[Data excerpted from a collection]
========================================================================
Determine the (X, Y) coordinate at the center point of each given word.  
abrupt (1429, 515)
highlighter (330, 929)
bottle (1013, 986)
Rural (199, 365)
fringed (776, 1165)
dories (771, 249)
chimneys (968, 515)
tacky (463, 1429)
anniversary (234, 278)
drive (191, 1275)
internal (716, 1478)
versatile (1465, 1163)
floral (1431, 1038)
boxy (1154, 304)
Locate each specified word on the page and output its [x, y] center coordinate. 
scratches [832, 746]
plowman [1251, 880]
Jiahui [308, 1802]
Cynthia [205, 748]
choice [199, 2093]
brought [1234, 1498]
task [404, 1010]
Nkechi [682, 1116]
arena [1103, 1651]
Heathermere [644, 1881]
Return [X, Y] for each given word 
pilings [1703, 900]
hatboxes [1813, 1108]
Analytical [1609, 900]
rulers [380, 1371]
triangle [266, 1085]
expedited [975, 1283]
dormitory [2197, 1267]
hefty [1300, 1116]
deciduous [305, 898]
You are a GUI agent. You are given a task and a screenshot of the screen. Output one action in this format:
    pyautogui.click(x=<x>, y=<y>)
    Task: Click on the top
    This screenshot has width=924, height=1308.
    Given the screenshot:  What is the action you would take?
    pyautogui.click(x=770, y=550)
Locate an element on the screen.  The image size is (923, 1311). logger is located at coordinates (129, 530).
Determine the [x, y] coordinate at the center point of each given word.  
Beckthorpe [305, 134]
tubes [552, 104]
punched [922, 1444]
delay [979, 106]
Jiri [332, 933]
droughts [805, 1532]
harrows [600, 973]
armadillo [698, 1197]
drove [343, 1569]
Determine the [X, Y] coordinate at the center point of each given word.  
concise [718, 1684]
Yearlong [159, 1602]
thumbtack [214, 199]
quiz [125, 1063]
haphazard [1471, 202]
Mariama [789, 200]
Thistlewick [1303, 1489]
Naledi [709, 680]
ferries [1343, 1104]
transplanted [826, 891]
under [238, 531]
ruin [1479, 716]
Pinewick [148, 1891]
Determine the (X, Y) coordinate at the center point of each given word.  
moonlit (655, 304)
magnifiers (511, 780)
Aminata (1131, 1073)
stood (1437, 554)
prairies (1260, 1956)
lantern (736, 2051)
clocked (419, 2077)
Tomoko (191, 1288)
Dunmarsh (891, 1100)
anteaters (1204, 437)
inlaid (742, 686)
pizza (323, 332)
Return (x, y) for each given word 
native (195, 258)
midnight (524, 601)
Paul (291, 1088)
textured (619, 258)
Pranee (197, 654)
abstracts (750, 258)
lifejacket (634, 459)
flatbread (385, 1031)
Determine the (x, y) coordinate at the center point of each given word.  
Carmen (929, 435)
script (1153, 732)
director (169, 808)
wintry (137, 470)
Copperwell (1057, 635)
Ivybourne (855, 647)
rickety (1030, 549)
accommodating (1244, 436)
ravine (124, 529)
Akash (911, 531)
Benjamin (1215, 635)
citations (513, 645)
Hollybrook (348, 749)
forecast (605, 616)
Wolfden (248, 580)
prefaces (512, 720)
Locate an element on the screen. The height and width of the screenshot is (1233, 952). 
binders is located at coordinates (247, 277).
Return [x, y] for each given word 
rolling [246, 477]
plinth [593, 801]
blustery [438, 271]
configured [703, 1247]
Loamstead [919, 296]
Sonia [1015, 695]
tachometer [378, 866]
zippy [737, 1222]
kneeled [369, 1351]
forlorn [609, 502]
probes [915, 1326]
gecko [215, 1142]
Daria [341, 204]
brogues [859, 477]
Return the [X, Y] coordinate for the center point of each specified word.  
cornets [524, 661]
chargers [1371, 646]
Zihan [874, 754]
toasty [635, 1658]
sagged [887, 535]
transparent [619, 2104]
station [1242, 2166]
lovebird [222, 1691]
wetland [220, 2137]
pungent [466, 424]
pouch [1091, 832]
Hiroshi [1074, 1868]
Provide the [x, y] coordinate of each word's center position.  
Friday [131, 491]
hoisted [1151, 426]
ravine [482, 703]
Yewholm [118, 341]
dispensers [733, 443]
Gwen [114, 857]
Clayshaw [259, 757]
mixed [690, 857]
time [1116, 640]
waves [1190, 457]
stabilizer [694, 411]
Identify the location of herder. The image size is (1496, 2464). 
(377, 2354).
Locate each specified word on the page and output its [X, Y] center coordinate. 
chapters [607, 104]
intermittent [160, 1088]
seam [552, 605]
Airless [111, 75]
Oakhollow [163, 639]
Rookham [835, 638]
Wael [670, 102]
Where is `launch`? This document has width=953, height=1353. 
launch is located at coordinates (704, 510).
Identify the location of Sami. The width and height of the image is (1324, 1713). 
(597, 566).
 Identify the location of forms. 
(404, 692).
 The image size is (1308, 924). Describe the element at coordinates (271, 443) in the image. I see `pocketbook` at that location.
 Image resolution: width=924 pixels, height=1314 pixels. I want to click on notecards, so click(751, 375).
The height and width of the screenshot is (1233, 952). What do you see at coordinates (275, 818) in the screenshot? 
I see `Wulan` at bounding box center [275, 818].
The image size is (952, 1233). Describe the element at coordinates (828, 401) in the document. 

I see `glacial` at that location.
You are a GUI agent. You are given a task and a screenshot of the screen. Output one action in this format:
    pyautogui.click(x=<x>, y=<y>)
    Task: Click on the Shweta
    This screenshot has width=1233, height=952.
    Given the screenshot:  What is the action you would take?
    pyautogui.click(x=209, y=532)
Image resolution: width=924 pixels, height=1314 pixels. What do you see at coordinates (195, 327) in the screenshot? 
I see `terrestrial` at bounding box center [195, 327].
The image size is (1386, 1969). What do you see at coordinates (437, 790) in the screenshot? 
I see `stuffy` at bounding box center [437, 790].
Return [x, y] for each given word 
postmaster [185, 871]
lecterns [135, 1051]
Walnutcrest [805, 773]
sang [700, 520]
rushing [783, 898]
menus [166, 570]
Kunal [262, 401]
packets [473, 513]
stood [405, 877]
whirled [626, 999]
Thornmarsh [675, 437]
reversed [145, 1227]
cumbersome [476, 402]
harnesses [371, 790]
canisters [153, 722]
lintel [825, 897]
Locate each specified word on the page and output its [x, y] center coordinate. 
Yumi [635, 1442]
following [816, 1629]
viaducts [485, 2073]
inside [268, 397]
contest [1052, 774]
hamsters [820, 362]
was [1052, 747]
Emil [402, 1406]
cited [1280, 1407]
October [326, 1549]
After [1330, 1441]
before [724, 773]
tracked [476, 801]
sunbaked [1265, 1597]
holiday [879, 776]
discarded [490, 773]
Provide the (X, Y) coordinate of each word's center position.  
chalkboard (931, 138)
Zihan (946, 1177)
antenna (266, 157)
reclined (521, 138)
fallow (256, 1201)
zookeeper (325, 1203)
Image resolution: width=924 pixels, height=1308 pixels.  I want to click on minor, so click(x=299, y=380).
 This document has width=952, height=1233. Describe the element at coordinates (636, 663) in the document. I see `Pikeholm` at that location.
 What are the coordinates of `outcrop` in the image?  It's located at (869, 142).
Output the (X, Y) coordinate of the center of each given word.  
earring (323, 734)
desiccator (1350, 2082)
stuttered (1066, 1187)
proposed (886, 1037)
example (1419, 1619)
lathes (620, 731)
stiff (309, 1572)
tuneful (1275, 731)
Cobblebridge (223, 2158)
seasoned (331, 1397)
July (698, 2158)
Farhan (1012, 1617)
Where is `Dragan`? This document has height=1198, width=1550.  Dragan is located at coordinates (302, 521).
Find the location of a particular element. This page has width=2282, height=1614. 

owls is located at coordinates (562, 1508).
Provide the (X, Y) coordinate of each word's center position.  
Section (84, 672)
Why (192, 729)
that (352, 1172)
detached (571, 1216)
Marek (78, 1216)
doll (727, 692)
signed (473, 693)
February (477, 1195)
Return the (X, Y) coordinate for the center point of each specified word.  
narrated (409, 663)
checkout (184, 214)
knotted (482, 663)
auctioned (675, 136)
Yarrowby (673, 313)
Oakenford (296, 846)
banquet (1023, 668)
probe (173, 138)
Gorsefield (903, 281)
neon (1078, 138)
========================================================================
EXERCISE PROMPT —
Copy the data above from the line containing "sang [700, 520]" up to and including the line containing "following [816, 1629]", keeping every line, and increase each coordinate value in the answers by 7.

RESPONSE TO THE TASK —
sang [707, 527]
rushing [790, 905]
menus [173, 577]
Kunal [269, 408]
packets [480, 520]
stood [412, 884]
whirled [633, 1006]
Thornmarsh [682, 444]
reversed [152, 1234]
cumbersome [483, 409]
harnesses [378, 797]
canisters [160, 729]
lintel [832, 904]
Locate each specified word on the page and output its [x, y] center coordinate. 
Yumi [642, 1449]
following [823, 1636]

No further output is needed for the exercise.